## TASK DIRECTIONS
Reproduce each entry below exactly, without omitting any.

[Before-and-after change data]
========
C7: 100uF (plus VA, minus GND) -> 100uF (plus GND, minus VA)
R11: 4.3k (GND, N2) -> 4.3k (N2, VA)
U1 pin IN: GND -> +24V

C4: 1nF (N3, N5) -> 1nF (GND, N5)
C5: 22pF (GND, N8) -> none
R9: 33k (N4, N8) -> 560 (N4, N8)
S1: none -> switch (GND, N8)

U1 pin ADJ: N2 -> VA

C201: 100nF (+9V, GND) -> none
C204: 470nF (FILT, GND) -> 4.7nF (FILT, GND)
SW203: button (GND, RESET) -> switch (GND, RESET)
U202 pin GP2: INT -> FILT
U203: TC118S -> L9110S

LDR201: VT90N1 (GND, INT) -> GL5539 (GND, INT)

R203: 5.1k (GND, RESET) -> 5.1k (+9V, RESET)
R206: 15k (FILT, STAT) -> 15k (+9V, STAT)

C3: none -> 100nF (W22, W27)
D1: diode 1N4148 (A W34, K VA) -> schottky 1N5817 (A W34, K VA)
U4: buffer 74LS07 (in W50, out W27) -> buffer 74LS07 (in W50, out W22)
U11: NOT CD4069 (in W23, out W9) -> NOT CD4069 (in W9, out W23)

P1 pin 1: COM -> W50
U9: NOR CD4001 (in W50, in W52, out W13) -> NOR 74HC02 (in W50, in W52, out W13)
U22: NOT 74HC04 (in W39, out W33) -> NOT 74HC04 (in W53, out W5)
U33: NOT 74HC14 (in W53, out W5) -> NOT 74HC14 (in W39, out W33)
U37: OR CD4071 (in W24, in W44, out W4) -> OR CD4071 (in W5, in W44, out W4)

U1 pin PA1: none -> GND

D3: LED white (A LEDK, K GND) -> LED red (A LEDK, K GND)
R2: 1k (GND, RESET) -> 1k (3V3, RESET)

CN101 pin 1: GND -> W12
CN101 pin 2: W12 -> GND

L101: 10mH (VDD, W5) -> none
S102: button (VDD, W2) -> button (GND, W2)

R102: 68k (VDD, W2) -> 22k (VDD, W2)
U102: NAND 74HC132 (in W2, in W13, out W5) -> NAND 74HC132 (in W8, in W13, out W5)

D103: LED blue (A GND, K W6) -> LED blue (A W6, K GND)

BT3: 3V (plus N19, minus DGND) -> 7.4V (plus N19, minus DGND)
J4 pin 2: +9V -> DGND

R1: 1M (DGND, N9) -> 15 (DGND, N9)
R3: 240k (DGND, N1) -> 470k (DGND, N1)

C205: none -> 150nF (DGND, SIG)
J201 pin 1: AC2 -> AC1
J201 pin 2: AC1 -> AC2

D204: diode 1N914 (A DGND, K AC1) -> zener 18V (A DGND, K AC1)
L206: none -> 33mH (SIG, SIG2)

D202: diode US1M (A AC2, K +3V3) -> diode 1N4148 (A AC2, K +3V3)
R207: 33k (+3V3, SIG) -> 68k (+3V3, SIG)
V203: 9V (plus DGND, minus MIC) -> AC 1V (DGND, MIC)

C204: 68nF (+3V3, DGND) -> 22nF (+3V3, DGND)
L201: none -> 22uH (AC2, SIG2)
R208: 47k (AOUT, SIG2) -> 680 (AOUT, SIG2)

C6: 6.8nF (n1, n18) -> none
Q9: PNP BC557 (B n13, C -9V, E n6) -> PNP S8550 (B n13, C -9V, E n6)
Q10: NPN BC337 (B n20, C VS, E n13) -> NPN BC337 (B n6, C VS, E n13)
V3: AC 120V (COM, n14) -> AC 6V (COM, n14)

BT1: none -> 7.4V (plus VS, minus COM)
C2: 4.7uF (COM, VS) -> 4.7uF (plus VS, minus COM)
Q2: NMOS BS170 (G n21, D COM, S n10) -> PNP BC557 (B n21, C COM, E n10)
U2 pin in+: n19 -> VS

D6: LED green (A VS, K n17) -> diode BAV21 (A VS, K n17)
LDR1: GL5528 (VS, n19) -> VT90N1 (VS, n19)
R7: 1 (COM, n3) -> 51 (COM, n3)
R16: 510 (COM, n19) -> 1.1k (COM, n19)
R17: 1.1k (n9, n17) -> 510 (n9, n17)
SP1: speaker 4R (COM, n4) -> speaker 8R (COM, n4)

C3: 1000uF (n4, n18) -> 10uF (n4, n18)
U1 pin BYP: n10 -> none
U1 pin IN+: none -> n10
========
## ANSWER TO THE EXERCISE
C7: 100uF (plus VA, minus GND) -> 100uF (plus GND, minus VA)
R11: 4.3k (GND, N2) -> 4.3k (N2, VA)
U1 pin IN: GND -> +24V

C4: 1nF (N3, N5) -> 1nF (GND, N5)
C5: 22pF (GND, N8) -> none
R9: 33k (N4, N8) -> 560 (N4, N8)
S1: none -> switch (GND, N8)

U1 pin ADJ: N2 -> VA

C201: 100nF (+9V, GND) -> none
C204: 470nF (FILT, GND) -> 4.7nF (FILT, GND)
SW203: button (GND, RESET) -> switch (GND, RESET)
U202 pin GP2: INT -> FILT
U203: TC118S -> L9110S

LDR201: VT90N1 (GND, INT) -> GL5539 (GND, INT)

R203: 5.1k (GND, RESET) -> 5.1k (+9V, RESET)
R206: 15k (FILT, STAT) -> 15k (+9V, STAT)

C3: none -> 100nF (W22, W27)
D1: diode 1N4148 (A W34, K VA) -> schottky 1N5817 (A W34, K VA)
U4: buffer 74LS07 (in W50, out W27) -> buffer 74LS07 (in W50, out W22)
U11: NOT CD4069 (in W23, out W9) -> NOT CD4069 (in W9, out W23)

P1 pin 1: COM -> W50
U9: NOR CD4001 (in W50, in W52, out W13) -> NOR 74HC02 (in W50, in W52, out W13)
U22: NOT 74HC04 (in W39, out W33) -> NOT 74HC04 (in W53, out W5)
U33: NOT 74HC14 (in W53, out W5) -> NOT 74HC14 (in W39, out W33)
U37: OR CD4071 (in W24, in W44, out W4) -> OR CD4071 (in W5, in W44, out W4)

U1 pin PA1: none -> GND

D3: LED white (A LEDK, K GND) -> LED red (A LEDK, K GND)
R2: 1k (GND, RESET) -> 1k (3V3, RESET)

CN101 pin 1: GND -> W12
CN101 pin 2: W12 -> GND

L101: 10mH (VDD, W5) -> none
S102: button (VDD, W2) -> button (GND, W2)

R102: 68k (VDD, W2) -> 22k (VDD, W2)
U102: NAND 74HC132 (in W2, in W13, out W5) -> NAND 74HC132 (in W8, in W13, out W5)

D103: LED blue (A GND, K W6) -> LED blue (A W6, K GND)

BT3: 3V (plus N19, minus DGND) -> 7.4V (plus N19, minus DGND)
J4 pin 2: +9V -> DGND

R1: 1M (DGND, N9) -> 15 (DGND, N9)
R3: 240k (DGND, N1) -> 470k (DGND, N1)

C205: none -> 150nF (DGND, SIG)
J201 pin 1: AC2 -> AC1
J201 pin 2: AC1 -> AC2

D204: diode 1N914 (A DGND, K AC1) -> zener 18V (A DGND, K AC1)
L206: none -> 33mH (SIG, SIG2)

D202: diode US1M (A AC2, K +3V3) -> diode 1N4148 (A AC2, K +3V3)
R207: 33k (+3V3, SIG) -> 68k (+3V3, SIG)
V203: 9V (plus DGND, minus MIC) -> AC 1V (DGND, MIC)

C204: 68nF (+3V3, DGND) -> 22nF (+3V3, DGND)
L201: none -> 22uH (AC2, SIG2)
R208: 47k (AOUT, SIG2) -> 680 (AOUT, SIG2)

C6: 6.8nF (n1, n18) -> none
Q9: PNP BC557 (B n13, C -9V, E n6) -> PNP S8550 (B n13, C -9V, E n6)
Q10: NPN BC337 (B n20, C VS, E n13) -> NPN BC337 (B n6, C VS, E n13)
V3: AC 120V (COM, n14) -> AC 6V (COM, n14)

BT1: none -> 7.4V (plus VS, minus COM)
C2: 4.7uF (COM, VS) -> 4.7uF (plus VS, minus COM)
Q2: NMOS BS170 (G n21, D COM, S n10) -> PNP BC557 (B n21, C COM, E n10)
U2 pin in+: n19 -> VS

D6: LED green (A VS, K n17) -> diode BAV21 (A VS, K n17)
LDR1: GL5528 (VS, n19) -> VT90N1 (VS, n19)
R7: 1 (COM, n3) -> 51 (COM, n3)
R16: 510 (COM, n19) -> 1.1k (COM, n19)
R17: 1.1k (n9, n17) -> 510 (n9, n17)
SP1: speaker 4R (COM, n4) -> speaker 8R (COM, n4)

C3: 1000uF (n4, n18) -> 10uF (n4, n18)
U1 pin BYP: n10 -> none
U1 pin IN+: none -> n10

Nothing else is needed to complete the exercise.